### The problem
Write out the entries once more, exactly as they appear.
________________________
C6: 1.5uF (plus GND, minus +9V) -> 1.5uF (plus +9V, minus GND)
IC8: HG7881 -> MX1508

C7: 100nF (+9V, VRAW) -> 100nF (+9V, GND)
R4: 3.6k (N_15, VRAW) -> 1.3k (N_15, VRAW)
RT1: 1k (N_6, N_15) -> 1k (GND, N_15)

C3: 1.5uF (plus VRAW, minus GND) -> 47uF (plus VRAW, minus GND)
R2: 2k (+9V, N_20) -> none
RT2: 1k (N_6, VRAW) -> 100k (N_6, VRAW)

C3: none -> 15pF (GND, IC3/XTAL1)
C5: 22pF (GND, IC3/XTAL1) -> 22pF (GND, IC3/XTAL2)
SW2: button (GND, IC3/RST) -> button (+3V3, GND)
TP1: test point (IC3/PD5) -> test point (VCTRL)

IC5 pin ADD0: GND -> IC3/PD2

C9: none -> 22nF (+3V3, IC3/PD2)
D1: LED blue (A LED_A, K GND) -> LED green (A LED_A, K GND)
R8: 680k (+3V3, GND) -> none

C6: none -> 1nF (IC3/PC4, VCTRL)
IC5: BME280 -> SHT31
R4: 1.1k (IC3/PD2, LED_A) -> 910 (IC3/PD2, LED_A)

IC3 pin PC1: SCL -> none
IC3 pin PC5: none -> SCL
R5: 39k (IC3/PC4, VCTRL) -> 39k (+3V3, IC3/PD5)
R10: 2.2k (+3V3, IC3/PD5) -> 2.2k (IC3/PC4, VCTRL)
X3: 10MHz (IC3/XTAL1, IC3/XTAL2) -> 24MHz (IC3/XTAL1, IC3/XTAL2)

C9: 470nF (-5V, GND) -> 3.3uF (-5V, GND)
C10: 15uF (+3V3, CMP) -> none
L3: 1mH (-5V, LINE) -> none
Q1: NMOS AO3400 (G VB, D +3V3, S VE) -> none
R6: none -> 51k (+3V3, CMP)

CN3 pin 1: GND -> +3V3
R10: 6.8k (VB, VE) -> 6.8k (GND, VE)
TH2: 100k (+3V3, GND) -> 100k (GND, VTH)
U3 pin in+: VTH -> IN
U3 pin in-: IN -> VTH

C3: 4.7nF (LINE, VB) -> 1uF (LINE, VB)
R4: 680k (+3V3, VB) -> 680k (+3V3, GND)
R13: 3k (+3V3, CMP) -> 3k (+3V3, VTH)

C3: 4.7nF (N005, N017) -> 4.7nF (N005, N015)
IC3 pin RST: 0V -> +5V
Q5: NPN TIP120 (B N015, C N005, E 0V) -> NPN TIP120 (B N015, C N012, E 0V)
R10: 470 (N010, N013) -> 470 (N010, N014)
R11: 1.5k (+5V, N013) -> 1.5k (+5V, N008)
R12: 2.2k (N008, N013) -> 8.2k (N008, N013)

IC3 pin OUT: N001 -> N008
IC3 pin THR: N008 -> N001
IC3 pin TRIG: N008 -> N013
________________________
### Finished exercise
C6: 1.5uF (plus GND, minus +9V) -> 1.5uF (plus +9V, minus GND)
IC8: HG7881 -> MX1508

C7: 100nF (+9V, VRAW) -> 100nF (+9V, GND)
R4: 3.6k (N_15, VRAW) -> 1.3k (N_15, VRAW)
RT1: 1k (N_6, N_15) -> 1k (GND, N_15)

C3: 1.5uF (plus VRAW, minus GND) -> 47uF (plus VRAW, minus GND)
R2: 2k (+9V, N_20) -> none
RT2: 1k (N_6, VRAW) -> 100k (N_6, VRAW)

C3: none -> 15pF (GND, IC3/XTAL1)
C5: 22pF (GND, IC3/XTAL1) -> 22pF (GND, IC3/XTAL2)
SW2: button (GND, IC3/RST) -> button (+3V3, GND)
TP1: test point (IC3/PD5) -> test point (VCTRL)

IC5 pin ADD0: GND -> IC3/PD2

C9: none -> 22nF (+3V3, IC3/PD2)
D1: LED blue (A LED_A, K GND) -> LED green (A LED_A, K GND)
R8: 680k (+3V3, GND) -> none

C6: none -> 1nF (IC3/PC4, VCTRL)
IC5: BME280 -> SHT31
R4: 1.1k (IC3/PD2, LED_A) -> 910 (IC3/PD2, LED_A)

IC3 pin PC1: SCL -> none
IC3 pin PC5: none -> SCL
R5: 39k (IC3/PC4, VCTRL) -> 39k (+3V3, IC3/PD5)
R10: 2.2k (+3V3, IC3/PD5) -> 2.2k (IC3/PC4, VCTRL)
X3: 10MHz (IC3/XTAL1, IC3/XTAL2) -> 24MHz (IC3/XTAL1, IC3/XTAL2)

C9: 470nF (-5V, GND) -> 3.3uF (-5V, GND)
C10: 15uF (+3V3, CMP) -> none
L3: 1mH (-5V, LINE) -> none
Q1: NMOS AO3400 (G VB, D +3V3, S VE) -> none
R6: none -> 51k (+3V3, CMP)

CN3 pin 1: GND -> +3V3
R10: 6.8k (VB, VE) -> 6.8k (GND, VE)
TH2: 100k (+3V3, GND) -> 100k (GND, VTH)
U3 pin in+: VTH -> IN
U3 pin in-: IN -> VTH

C3: 4.7nF (LINE, VB) -> 1uF (LINE, VB)
R4: 680k (+3V3, VB) -> 680k (+3V3, GND)
R13: 3k (+3V3, CMP) -> 3k (+3V3, VTH)

C3: 4.7nF (N005, N017) -> 4.7nF (N005, N015)
IC3 pin RST: 0V -> +5V
Q5: NPN TIP120 (B N015, C N005, E 0V) -> NPN TIP120 (B N015, C N012, E 0V)
R10: 470 (N010, N013) -> 470 (N010, N014)
R11: 1.5k (+5V, N013) -> 1.5k (+5V, N008)
R12: 2.2k (N008, N013) -> 8.2k (N008, N013)

IC3 pin OUT: N001 -> N008
IC3 pin THR: N008 -> N001
IC3 pin TRIG: N008 -> N013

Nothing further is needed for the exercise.